- **What is required**
The answer must be a single number: the count of lines in the records below that contain the word "added".

(Items from a data source)
-------
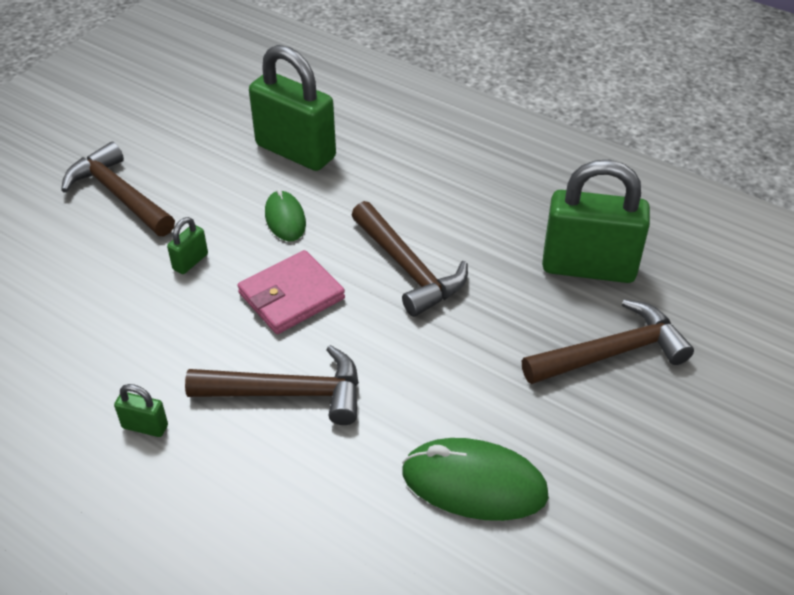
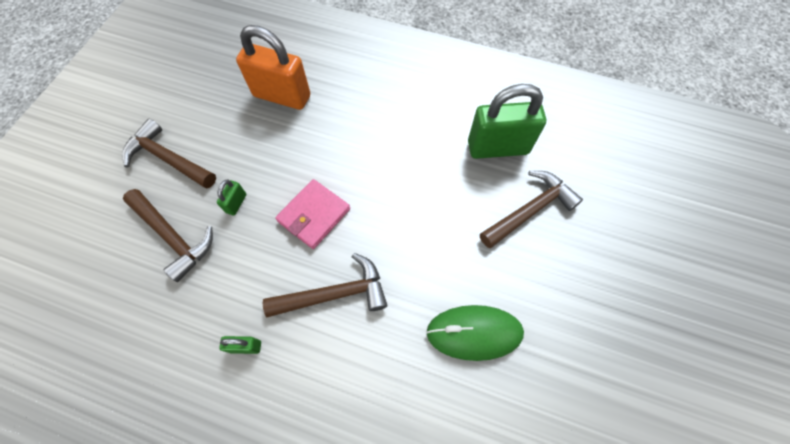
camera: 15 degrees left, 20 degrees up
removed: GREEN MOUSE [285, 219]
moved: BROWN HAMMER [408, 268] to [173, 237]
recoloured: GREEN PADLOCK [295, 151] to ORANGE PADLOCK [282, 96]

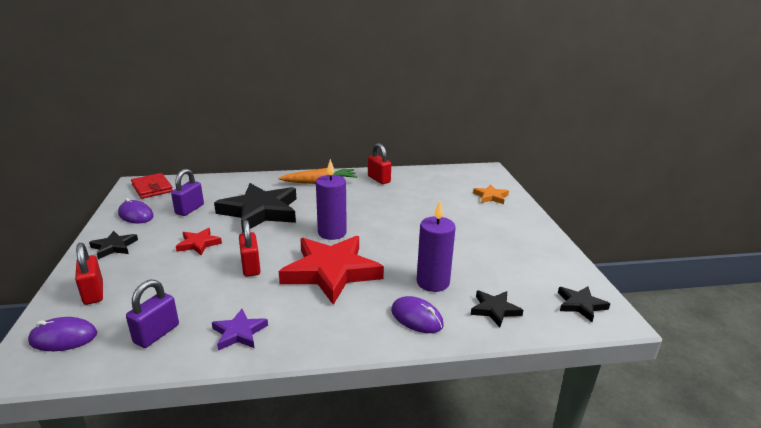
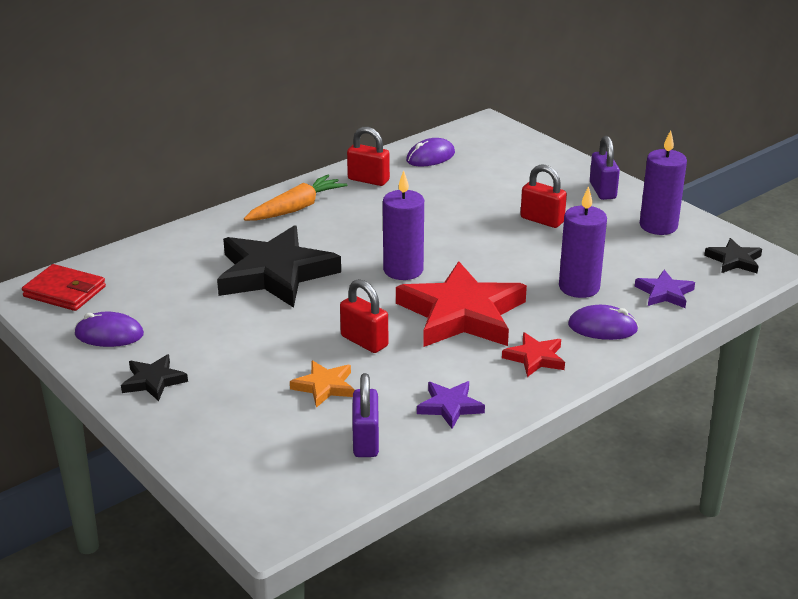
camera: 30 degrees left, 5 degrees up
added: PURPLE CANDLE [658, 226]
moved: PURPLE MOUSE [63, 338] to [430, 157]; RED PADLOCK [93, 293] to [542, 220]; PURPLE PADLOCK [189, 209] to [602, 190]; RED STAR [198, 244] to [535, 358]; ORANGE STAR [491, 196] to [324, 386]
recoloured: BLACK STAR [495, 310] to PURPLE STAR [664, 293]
-------
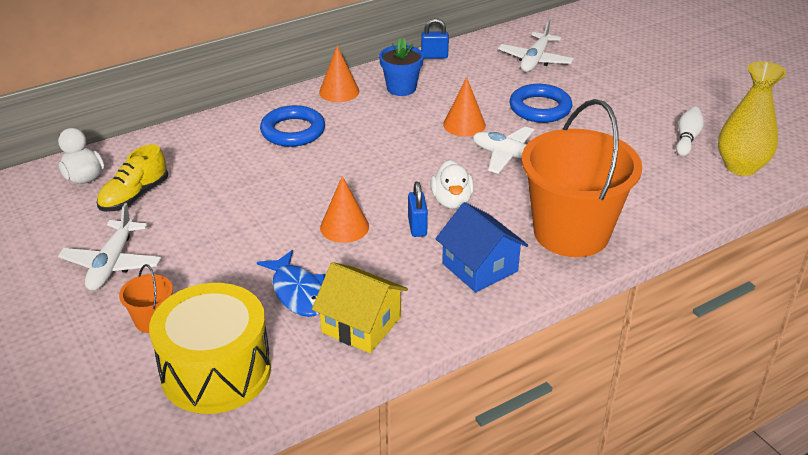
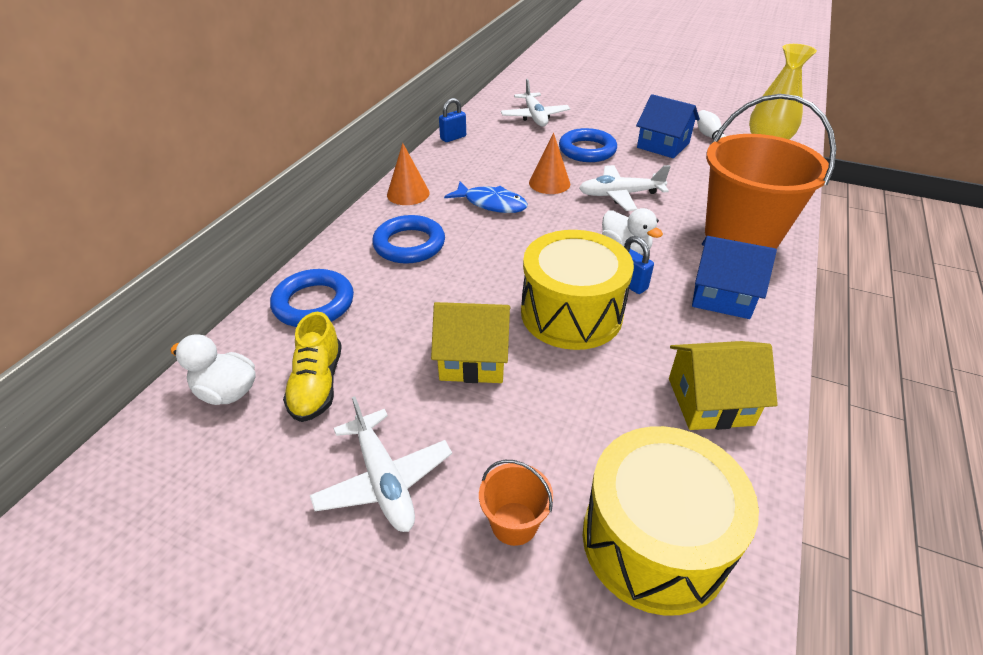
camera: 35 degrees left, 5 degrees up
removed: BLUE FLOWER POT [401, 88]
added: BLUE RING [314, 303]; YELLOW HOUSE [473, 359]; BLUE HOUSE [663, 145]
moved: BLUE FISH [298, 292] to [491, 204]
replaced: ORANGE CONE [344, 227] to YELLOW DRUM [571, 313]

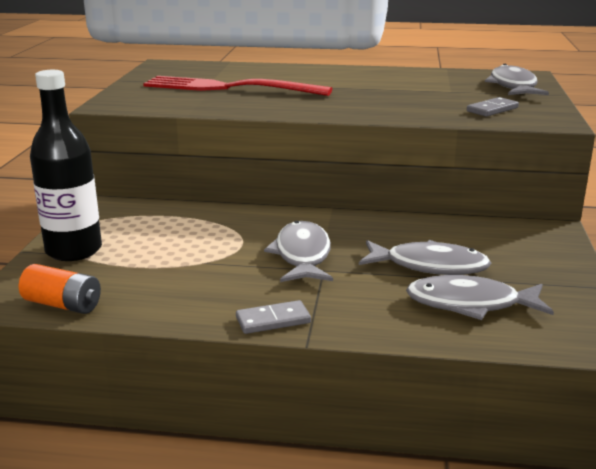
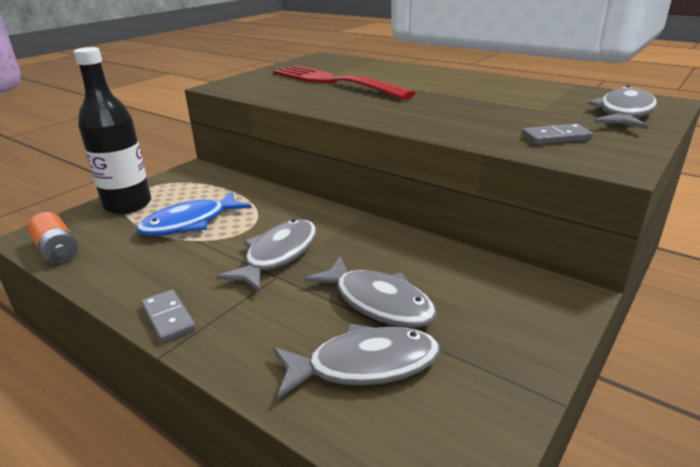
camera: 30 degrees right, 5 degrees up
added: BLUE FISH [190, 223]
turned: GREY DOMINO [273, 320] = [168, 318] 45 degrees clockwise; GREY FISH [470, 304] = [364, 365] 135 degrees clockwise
-------
- **Exercise response**
3